-- Dataset records follows --

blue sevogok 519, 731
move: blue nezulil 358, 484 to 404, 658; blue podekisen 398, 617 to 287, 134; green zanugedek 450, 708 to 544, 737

-- Dataset records concluded --
-- Dataset records follows --

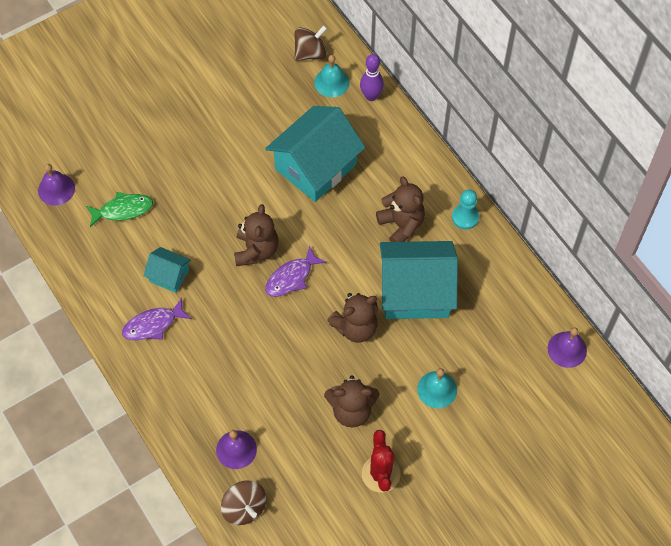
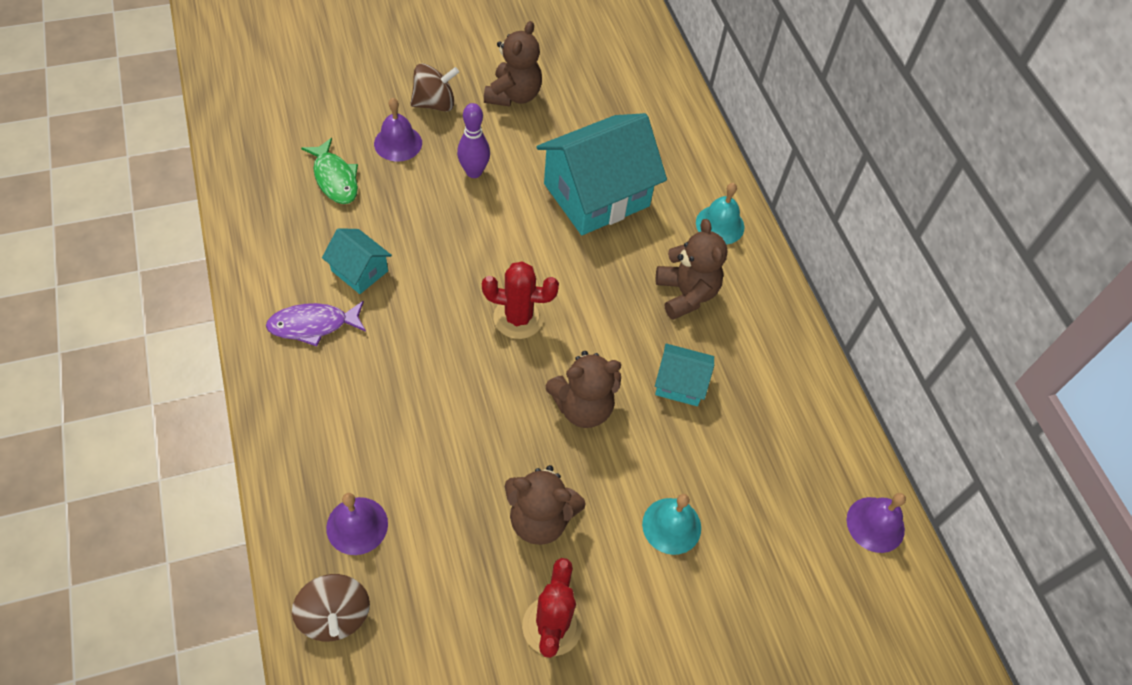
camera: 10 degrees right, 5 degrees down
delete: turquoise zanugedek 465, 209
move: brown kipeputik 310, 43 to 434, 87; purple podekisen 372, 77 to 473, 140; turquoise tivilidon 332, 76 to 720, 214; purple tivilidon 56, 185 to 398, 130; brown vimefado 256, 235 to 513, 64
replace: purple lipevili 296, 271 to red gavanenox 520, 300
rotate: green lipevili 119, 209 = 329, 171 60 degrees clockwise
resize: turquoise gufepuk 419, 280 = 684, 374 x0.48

-- Dataset records concluded --

Work to be completed => Take the entries above and return only the lines from the one with "blue sevogok 519, 731" to the one with "move: blue nezulil", both included, unchanged.

Exercise response =>
blue sevogok 519, 731
move: blue nezulil 358, 484 to 404, 658; blue podekisen 398, 617 to 287, 134; green zanugedek 450, 708 to 544, 737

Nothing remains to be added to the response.